What to work on
What is the number of lines in these entries that include "blue"? Write that number and no other text.

[Start of section]

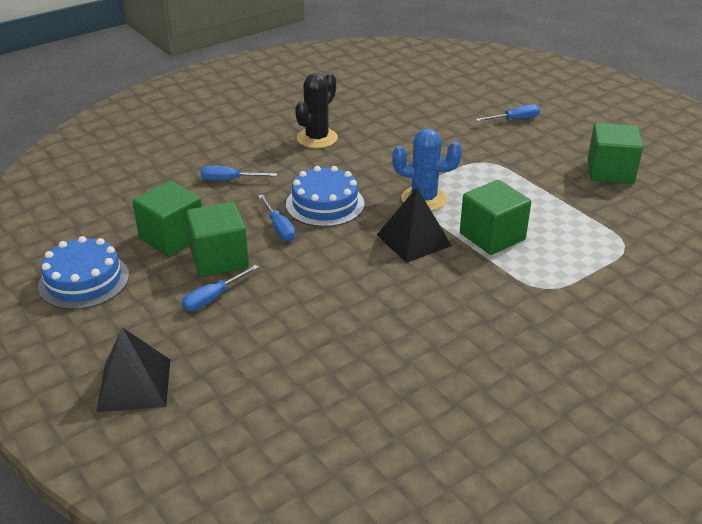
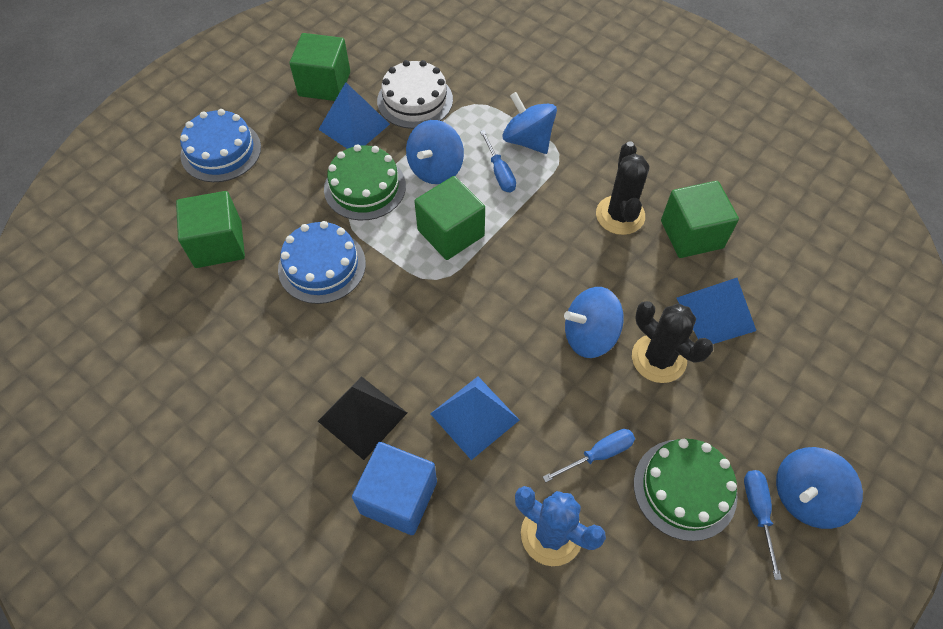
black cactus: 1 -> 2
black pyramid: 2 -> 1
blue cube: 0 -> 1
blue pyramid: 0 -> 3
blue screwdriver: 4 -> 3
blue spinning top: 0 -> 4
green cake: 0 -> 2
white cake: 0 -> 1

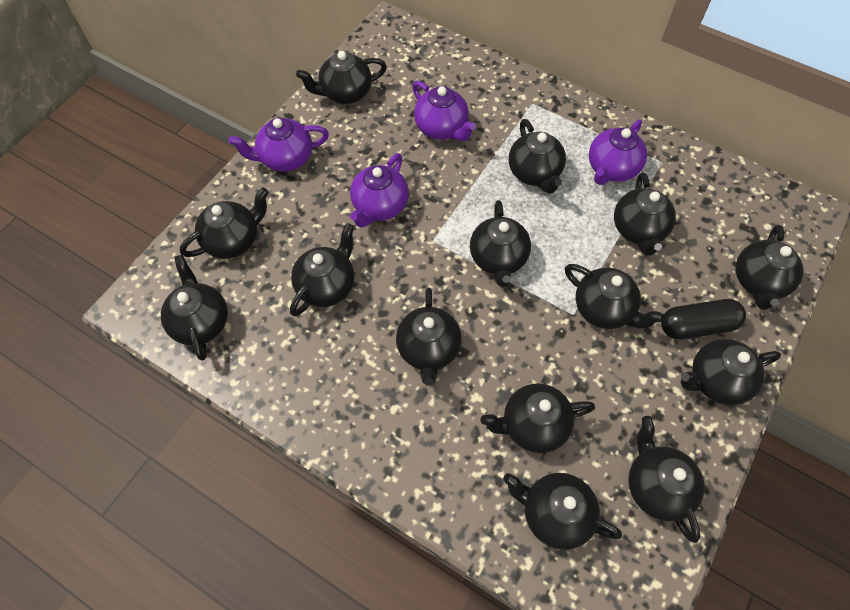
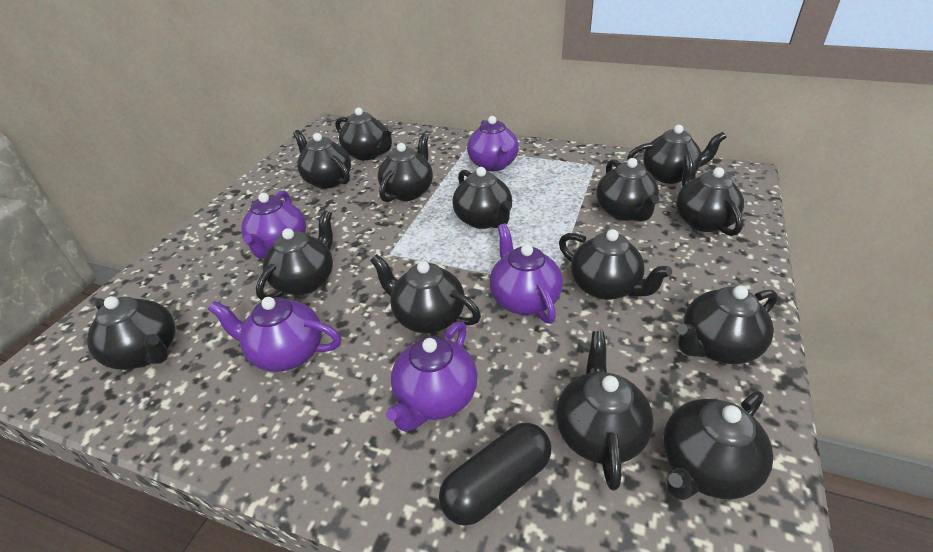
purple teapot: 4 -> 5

[End of section]

Reply to the task
4